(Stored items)
_ _ _
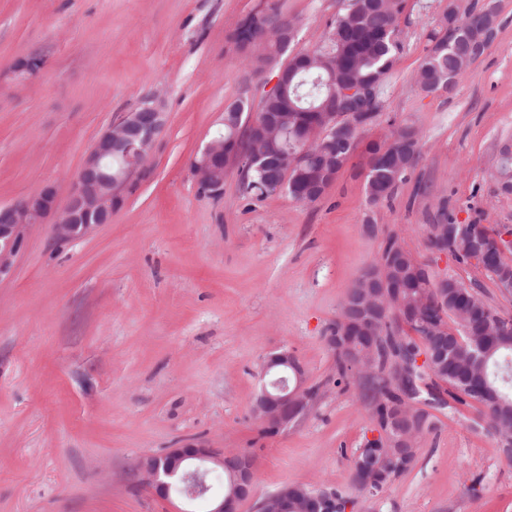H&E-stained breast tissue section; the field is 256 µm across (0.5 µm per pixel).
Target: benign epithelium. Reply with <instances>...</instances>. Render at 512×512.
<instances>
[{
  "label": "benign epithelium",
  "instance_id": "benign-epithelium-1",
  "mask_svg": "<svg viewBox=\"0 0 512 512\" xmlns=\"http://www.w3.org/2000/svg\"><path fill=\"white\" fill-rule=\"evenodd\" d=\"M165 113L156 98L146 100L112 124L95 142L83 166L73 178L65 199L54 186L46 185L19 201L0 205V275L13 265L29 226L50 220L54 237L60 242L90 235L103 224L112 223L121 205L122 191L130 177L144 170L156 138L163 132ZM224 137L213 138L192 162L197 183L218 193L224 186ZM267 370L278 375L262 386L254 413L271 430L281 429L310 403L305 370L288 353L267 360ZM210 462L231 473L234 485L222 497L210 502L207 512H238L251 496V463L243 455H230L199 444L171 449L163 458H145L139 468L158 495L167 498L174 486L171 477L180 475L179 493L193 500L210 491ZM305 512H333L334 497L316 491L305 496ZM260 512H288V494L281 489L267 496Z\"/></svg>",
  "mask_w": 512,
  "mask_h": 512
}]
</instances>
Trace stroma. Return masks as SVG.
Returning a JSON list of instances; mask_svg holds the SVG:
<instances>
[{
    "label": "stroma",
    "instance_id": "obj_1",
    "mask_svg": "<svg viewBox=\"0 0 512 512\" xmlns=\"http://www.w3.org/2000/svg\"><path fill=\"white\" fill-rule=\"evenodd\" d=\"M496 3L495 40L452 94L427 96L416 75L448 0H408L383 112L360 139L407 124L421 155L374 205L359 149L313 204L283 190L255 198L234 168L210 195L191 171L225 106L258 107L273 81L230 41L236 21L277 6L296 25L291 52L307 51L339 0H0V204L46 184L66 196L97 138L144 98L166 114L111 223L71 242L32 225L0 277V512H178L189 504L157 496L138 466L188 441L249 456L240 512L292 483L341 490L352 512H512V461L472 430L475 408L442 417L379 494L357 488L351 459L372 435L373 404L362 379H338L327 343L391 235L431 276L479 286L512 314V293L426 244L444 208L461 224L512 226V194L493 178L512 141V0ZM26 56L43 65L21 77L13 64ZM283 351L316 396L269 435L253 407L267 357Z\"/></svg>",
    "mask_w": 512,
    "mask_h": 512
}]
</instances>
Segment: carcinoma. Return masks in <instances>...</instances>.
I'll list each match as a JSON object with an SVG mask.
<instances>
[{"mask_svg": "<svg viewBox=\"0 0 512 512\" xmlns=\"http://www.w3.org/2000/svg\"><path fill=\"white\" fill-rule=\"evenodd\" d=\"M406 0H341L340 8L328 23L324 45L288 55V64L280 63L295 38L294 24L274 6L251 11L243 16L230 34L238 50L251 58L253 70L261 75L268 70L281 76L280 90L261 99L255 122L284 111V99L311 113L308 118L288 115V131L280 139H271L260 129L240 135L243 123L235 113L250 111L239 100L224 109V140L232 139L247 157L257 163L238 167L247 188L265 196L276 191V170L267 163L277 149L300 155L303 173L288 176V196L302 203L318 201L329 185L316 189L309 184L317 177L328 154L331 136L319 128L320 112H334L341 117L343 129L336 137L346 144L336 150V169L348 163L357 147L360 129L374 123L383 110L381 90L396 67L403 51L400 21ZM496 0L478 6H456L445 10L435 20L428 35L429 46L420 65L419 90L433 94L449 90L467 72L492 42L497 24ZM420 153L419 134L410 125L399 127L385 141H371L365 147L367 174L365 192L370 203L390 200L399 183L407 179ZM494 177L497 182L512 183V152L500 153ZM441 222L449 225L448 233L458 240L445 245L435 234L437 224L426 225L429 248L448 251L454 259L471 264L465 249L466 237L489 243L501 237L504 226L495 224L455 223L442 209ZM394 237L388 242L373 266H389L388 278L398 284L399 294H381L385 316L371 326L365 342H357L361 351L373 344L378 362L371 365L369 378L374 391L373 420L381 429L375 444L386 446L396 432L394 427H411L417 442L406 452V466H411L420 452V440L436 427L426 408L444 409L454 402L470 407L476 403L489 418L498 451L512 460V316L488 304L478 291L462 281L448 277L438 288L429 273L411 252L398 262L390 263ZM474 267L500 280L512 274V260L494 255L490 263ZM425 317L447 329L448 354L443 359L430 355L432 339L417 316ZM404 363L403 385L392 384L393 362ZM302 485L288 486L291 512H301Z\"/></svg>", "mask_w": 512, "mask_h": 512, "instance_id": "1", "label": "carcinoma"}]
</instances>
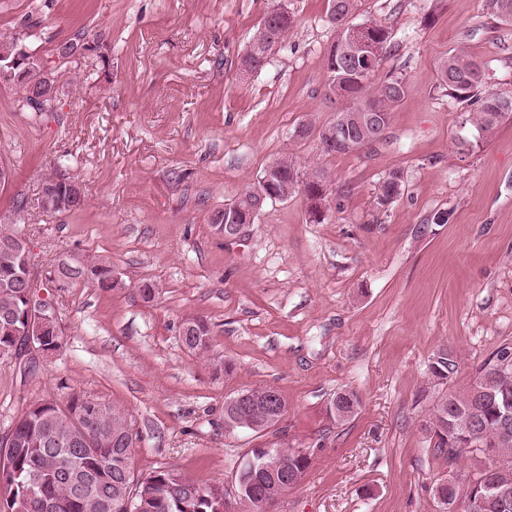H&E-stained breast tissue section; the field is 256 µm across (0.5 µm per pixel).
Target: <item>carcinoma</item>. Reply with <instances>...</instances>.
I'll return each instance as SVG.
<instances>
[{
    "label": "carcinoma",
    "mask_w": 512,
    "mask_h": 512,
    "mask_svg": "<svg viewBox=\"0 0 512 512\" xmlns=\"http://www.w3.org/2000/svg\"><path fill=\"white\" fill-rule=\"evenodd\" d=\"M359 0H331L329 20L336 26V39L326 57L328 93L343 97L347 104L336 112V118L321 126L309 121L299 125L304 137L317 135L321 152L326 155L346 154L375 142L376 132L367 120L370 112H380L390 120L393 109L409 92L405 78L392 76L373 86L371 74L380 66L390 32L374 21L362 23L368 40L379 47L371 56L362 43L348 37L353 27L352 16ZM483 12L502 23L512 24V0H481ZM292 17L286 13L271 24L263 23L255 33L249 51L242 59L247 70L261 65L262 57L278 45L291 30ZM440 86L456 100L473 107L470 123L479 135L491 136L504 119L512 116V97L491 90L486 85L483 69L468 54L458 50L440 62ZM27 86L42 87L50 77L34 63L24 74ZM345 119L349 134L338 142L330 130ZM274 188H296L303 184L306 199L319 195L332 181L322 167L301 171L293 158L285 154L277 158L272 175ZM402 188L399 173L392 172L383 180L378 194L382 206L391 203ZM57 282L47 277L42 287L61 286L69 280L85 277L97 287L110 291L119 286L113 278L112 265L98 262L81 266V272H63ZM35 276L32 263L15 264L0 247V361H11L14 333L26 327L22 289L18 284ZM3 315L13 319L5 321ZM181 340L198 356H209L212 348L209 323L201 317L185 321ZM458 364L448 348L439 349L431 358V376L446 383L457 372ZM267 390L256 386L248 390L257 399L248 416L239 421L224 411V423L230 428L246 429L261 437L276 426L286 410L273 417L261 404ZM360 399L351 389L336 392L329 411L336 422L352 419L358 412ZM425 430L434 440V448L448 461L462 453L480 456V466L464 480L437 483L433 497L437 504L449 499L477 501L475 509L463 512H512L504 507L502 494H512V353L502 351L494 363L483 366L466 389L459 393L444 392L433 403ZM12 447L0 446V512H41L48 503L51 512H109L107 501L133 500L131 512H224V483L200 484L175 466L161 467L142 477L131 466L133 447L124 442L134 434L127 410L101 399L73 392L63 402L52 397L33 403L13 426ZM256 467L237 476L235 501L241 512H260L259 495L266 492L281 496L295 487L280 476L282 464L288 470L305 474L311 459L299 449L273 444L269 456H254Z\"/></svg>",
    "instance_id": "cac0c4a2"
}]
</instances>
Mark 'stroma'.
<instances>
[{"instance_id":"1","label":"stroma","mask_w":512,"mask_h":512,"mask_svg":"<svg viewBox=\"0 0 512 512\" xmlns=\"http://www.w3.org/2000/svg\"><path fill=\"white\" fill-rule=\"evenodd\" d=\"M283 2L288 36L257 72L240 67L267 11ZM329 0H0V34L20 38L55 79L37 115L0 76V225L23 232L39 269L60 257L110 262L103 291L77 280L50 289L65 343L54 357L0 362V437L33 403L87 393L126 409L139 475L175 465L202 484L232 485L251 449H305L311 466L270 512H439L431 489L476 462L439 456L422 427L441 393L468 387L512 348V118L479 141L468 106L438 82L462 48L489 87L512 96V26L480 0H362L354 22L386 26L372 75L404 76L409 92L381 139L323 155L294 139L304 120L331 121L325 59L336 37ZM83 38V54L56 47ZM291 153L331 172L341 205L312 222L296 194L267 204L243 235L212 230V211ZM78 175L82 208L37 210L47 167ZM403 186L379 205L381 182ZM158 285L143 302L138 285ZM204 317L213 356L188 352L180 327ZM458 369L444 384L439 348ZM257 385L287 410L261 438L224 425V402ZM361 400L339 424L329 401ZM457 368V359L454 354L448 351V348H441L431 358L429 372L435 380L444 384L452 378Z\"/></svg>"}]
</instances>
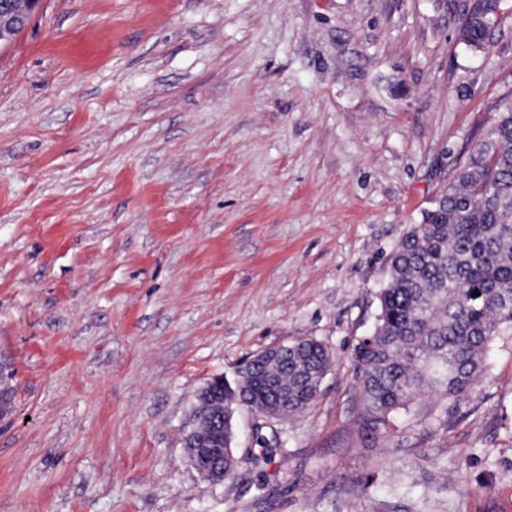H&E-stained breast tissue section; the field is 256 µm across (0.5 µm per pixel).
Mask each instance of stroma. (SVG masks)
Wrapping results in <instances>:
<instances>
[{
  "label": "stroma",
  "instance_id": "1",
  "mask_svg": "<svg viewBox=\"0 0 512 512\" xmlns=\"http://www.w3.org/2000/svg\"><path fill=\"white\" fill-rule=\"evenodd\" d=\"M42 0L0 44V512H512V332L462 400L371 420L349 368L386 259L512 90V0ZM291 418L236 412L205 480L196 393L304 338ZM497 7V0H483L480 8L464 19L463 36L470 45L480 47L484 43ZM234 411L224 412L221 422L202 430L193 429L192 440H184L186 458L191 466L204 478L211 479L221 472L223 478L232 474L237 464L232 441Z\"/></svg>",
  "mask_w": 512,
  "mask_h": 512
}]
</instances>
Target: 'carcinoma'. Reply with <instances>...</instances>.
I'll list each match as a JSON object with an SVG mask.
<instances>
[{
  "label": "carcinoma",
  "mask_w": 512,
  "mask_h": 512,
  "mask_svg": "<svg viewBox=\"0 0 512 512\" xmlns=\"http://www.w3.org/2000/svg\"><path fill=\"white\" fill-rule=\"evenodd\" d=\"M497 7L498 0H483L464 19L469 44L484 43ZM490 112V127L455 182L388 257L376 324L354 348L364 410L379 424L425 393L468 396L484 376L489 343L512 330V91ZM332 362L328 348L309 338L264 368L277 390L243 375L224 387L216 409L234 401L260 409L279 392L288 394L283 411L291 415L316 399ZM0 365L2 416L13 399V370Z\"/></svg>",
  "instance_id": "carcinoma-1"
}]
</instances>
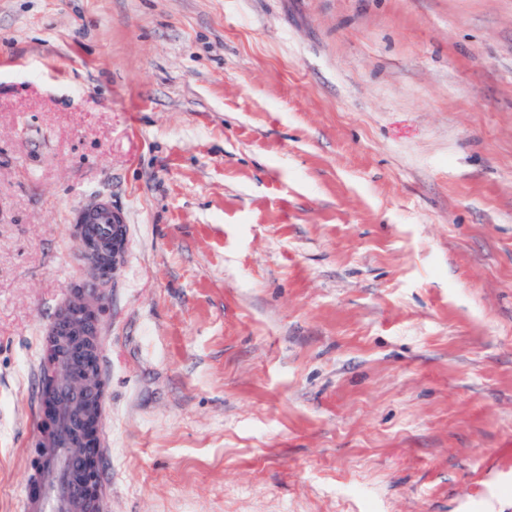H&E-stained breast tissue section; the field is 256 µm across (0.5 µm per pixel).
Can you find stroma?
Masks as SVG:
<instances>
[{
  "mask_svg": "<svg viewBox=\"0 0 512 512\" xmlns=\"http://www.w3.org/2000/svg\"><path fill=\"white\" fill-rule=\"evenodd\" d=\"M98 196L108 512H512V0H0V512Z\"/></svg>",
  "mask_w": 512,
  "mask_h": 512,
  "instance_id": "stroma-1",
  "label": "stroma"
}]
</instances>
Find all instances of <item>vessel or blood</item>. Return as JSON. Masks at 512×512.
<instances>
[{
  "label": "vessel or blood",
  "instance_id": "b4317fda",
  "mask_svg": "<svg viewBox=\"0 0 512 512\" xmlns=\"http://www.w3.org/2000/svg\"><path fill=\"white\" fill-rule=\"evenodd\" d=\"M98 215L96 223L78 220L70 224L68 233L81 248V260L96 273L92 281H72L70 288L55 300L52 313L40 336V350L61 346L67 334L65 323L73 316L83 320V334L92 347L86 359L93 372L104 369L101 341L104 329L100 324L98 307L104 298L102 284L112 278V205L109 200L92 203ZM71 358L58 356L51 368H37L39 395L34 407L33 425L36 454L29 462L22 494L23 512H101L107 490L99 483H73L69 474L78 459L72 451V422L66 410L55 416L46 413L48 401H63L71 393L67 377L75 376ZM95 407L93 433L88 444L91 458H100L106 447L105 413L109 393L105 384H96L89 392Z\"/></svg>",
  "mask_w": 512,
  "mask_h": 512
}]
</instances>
_ _ _
WRITTEN EXERCISE
Collect each line holding the string "benign".

WRITTEN ANSWER
Target: benign epithelium. Reply with <instances>...</instances>. Render at 512×512.
  "label": "benign epithelium",
  "instance_id": "benign-epithelium-1",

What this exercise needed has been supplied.